About this exercise: From the line with "LCD pin SCL: TX -> D3" through the line with "LCD pin SDA: D8 -> D3", inclusive, return each line of the data below exactly and leave the rest out.

BEGIN Data for the task

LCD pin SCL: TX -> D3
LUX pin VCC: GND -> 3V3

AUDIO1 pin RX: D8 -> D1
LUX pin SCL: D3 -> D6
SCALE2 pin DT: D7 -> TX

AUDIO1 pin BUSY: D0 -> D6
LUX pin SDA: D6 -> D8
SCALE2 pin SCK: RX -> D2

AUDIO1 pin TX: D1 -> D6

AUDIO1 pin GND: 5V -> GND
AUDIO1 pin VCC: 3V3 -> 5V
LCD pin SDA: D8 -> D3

END Data for the task
BEGIN Data for the task

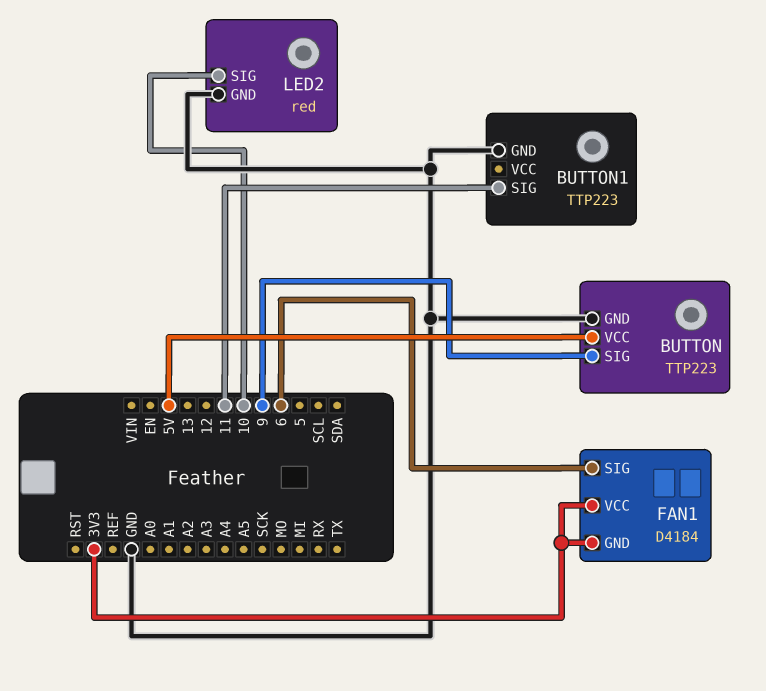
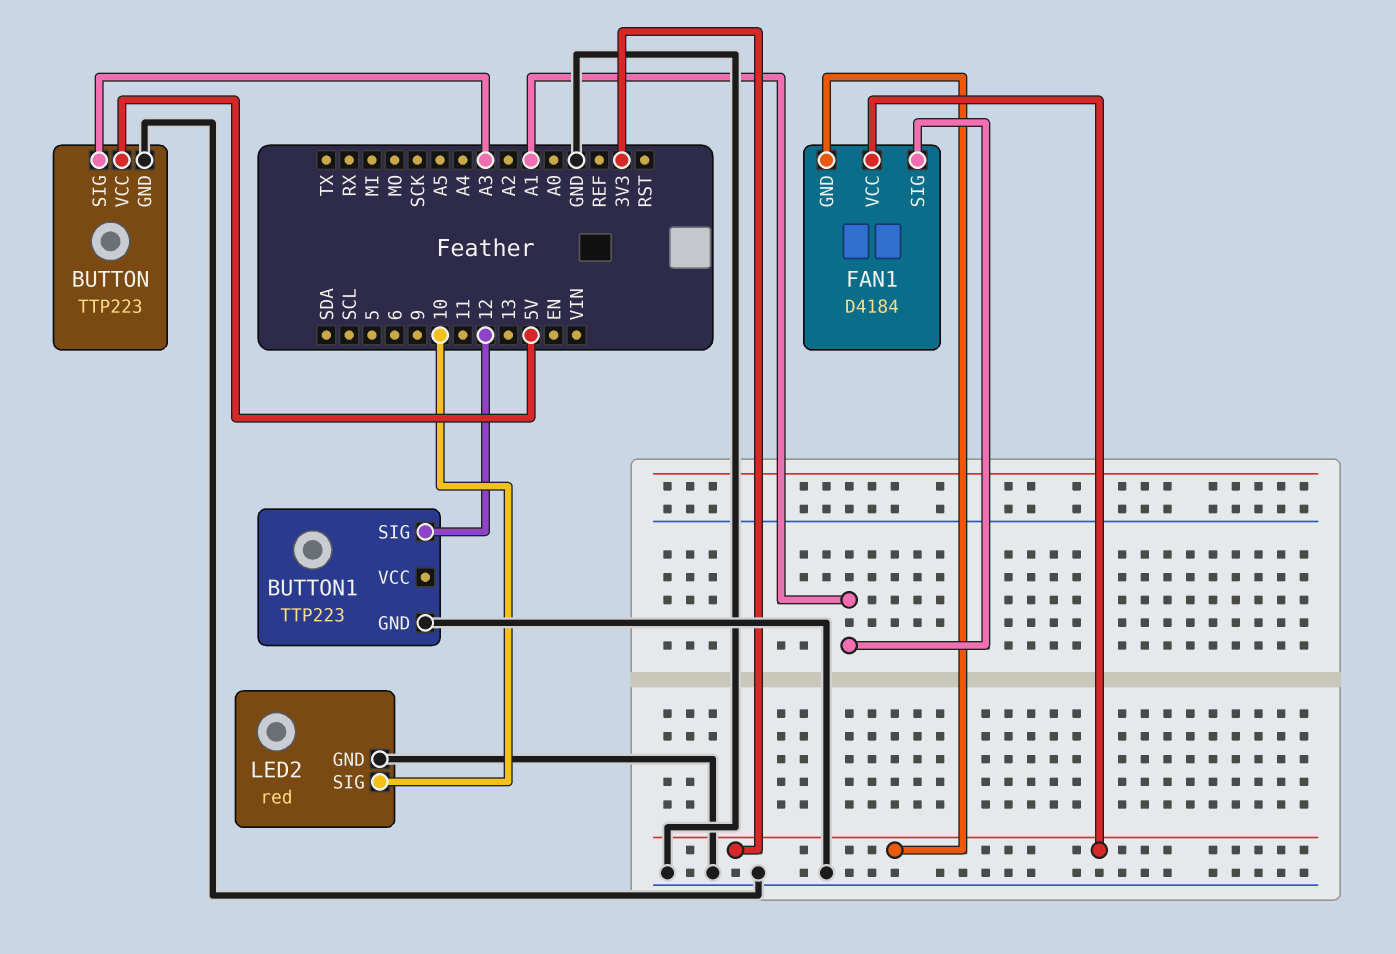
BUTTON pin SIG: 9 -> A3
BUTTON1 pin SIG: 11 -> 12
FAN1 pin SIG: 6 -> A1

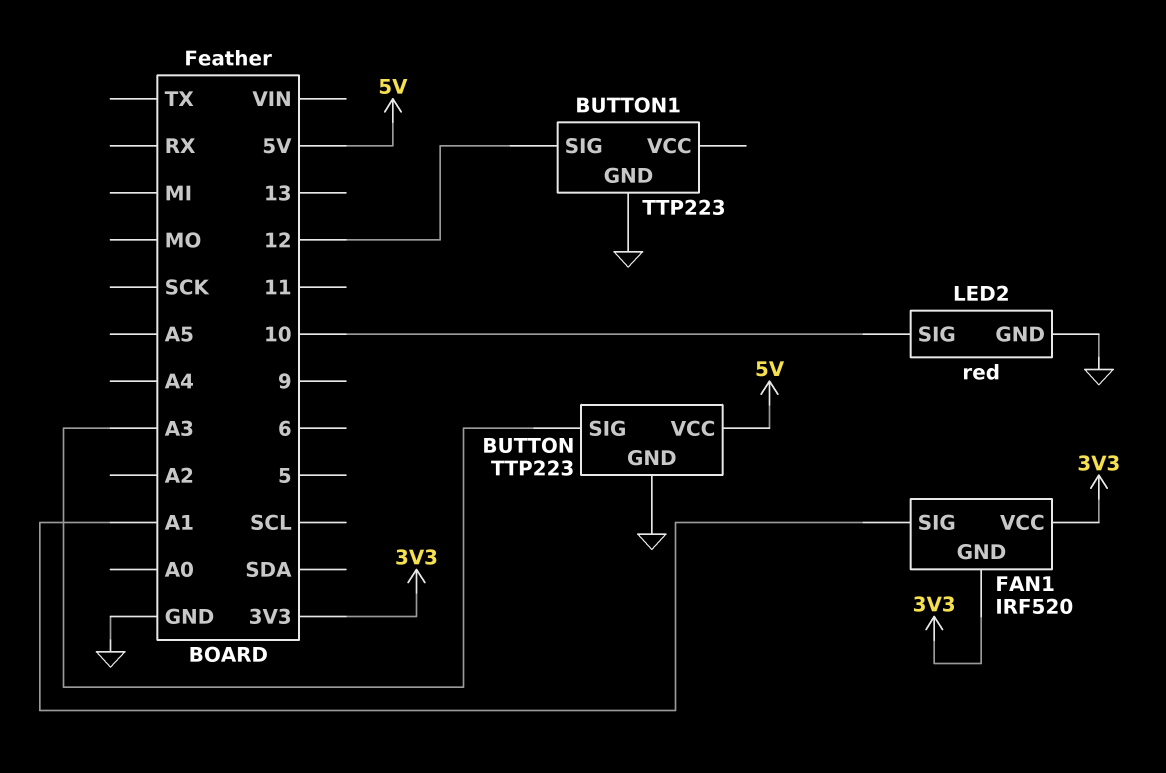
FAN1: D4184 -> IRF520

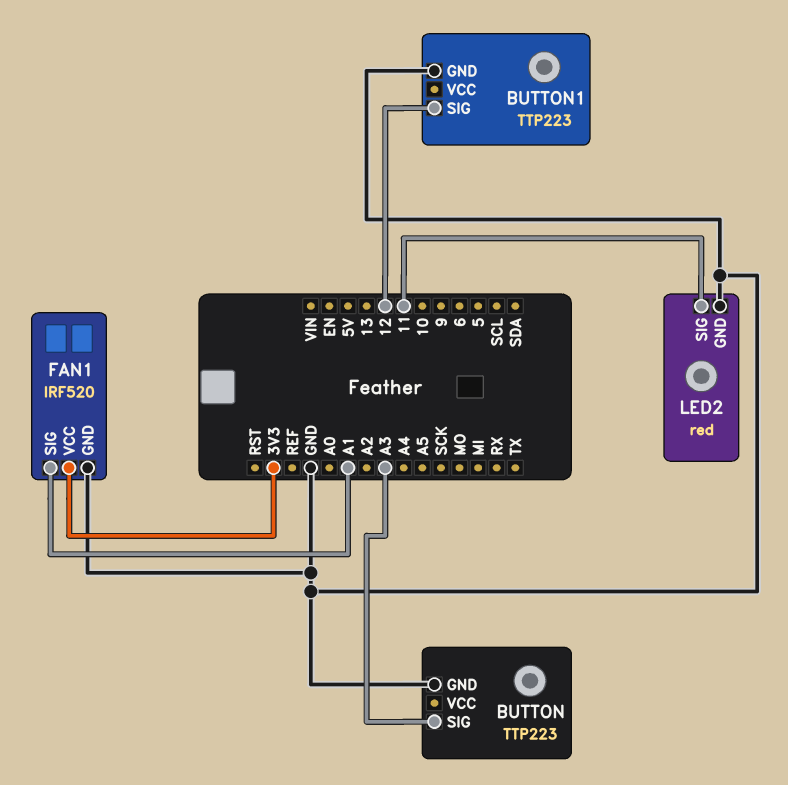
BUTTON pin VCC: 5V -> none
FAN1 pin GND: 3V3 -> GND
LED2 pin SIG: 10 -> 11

END Data for the task
BEGIN Data for the task

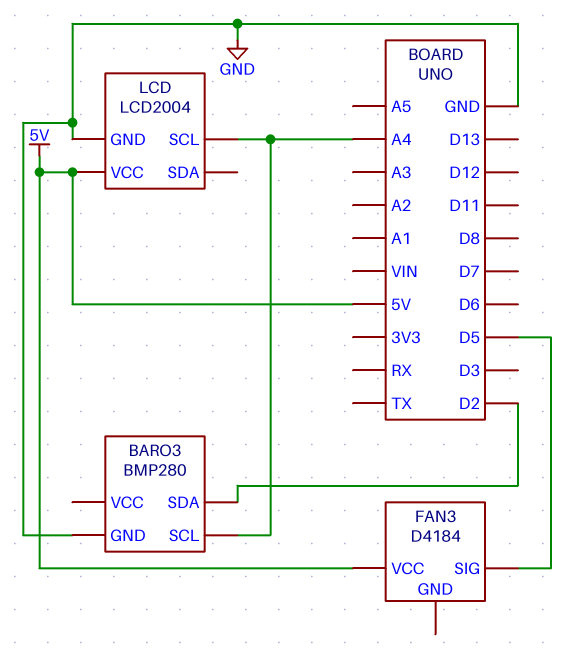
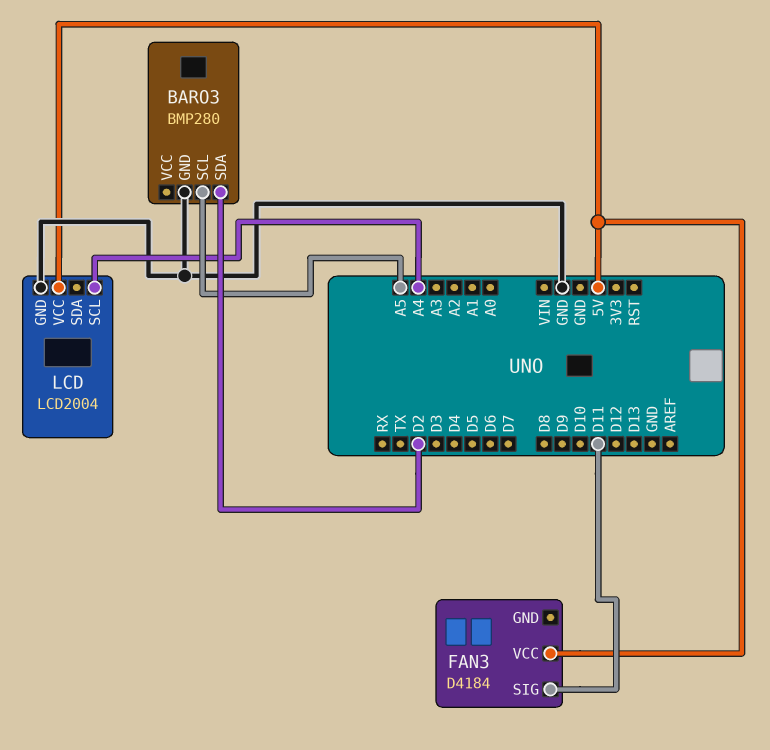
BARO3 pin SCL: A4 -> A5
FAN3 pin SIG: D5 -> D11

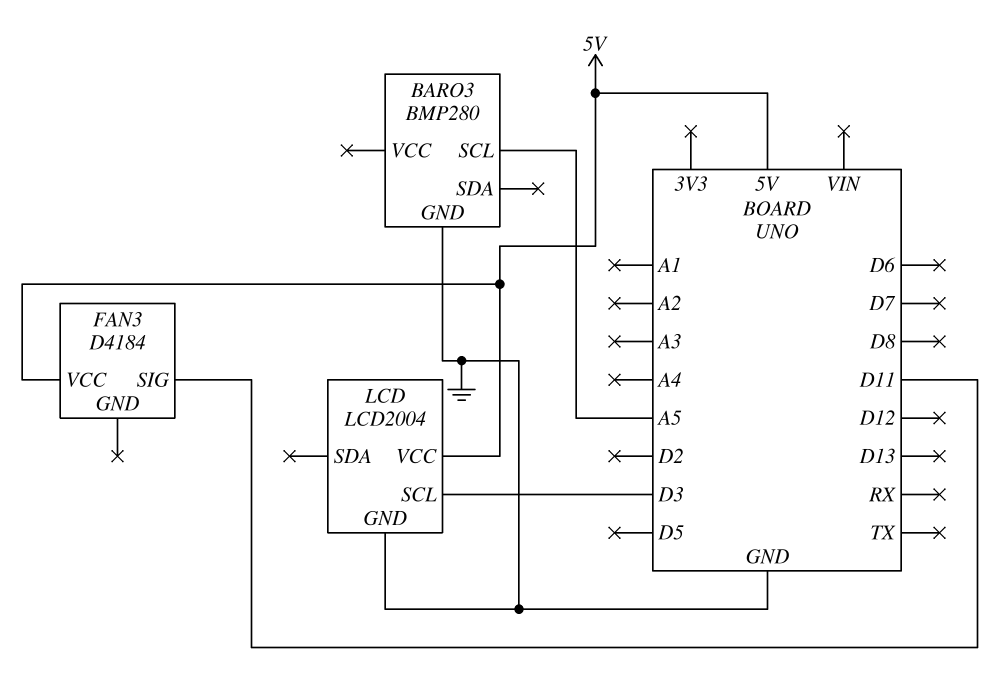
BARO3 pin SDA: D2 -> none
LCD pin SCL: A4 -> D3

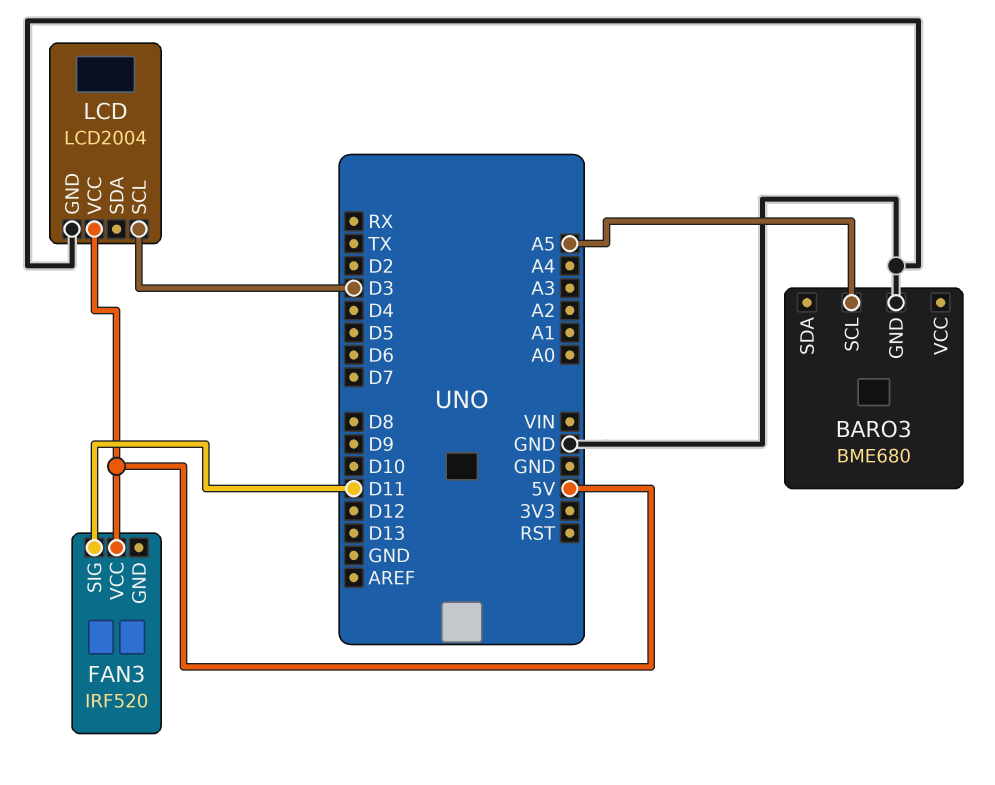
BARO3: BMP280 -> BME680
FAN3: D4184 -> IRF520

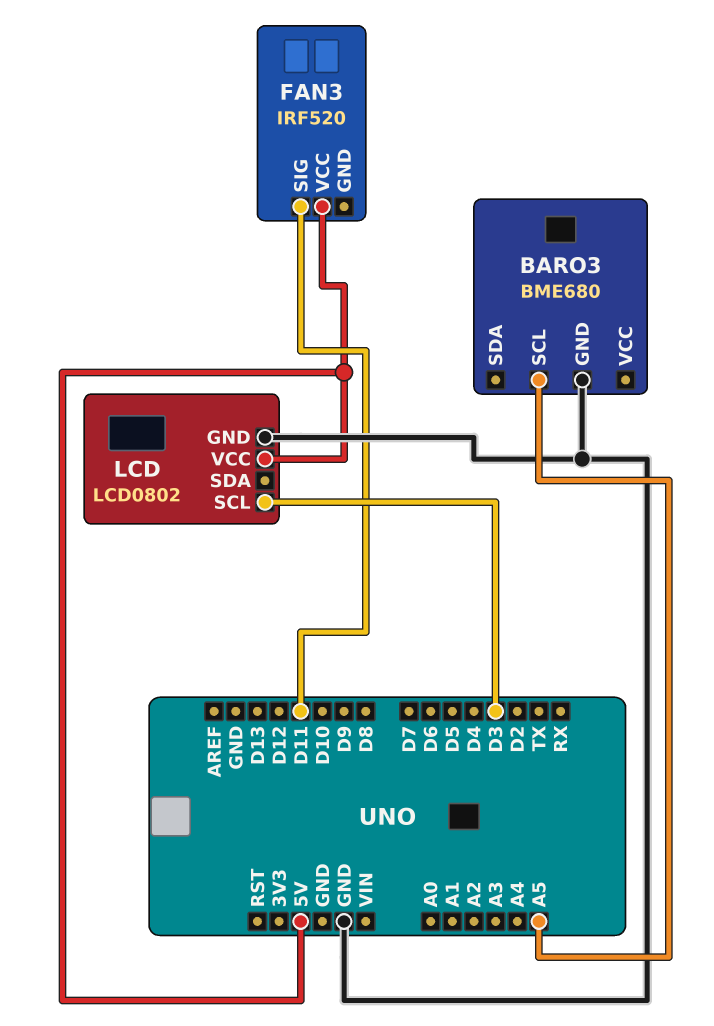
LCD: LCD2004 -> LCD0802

END Data for the task

Exercise result:
LCD pin SCL: TX -> D3
LUX pin VCC: GND -> 3V3

AUDIO1 pin RX: D8 -> D1
LUX pin SCL: D3 -> D6
SCALE2 pin DT: D7 -> TX

AUDIO1 pin BUSY: D0 -> D6
LUX pin SDA: D6 -> D8
SCALE2 pin SCK: RX -> D2

AUDIO1 pin TX: D1 -> D6

AUDIO1 pin GND: 5V -> GND
AUDIO1 pin VCC: 3V3 -> 5V
LCD pin SDA: D8 -> D3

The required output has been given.